→ Data entries:
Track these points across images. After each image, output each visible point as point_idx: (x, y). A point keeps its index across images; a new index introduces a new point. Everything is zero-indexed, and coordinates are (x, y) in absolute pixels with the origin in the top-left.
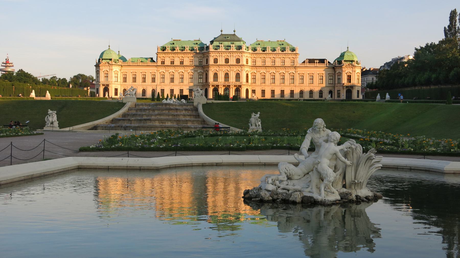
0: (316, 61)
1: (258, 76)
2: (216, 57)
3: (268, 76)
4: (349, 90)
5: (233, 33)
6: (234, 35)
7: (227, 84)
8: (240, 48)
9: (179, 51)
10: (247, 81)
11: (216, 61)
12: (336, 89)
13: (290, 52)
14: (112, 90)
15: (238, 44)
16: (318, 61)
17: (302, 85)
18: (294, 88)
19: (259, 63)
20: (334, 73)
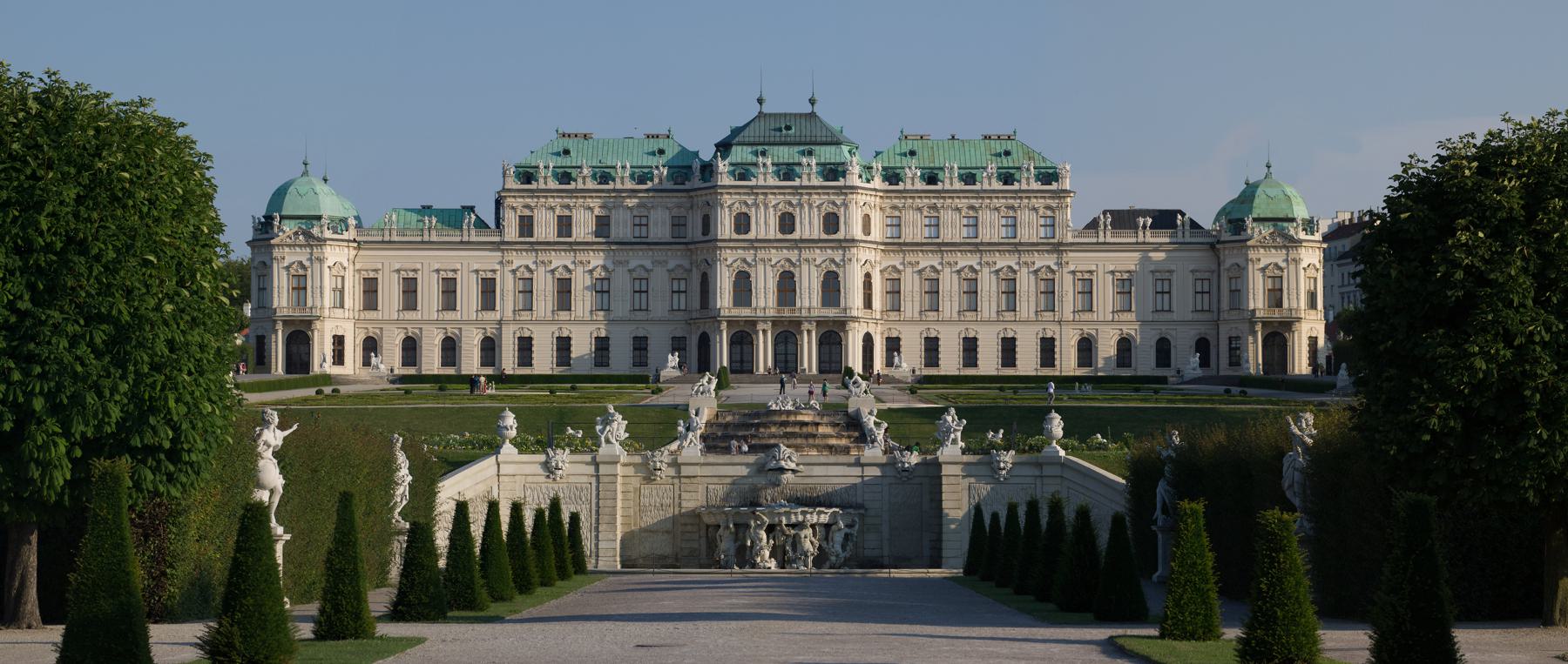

→ Work to do: Reproduce the lines above with "zero-indexed" replaced by "one-indexed" and everything else unchanged, omitting the pictures.

→ Response for this exercise:
Track these points across images. After each image, output each visible point as point_idx: (x, y). A point keeps its index across images; a new index introduces a new point. Everything is one-indexed, and coordinates are (x, y) in absolute pixels with the origin in the top-left.
0: (316, 61)
1: (258, 76)
2: (216, 57)
3: (268, 76)
4: (349, 90)
5: (233, 33)
6: (234, 35)
7: (227, 84)
8: (240, 48)
9: (179, 51)
10: (247, 81)
11: (216, 61)
12: (336, 89)
13: (290, 52)
14: (112, 90)
15: (238, 44)
16: (318, 61)
17: (302, 85)
18: (294, 88)
19: (259, 63)
20: (334, 73)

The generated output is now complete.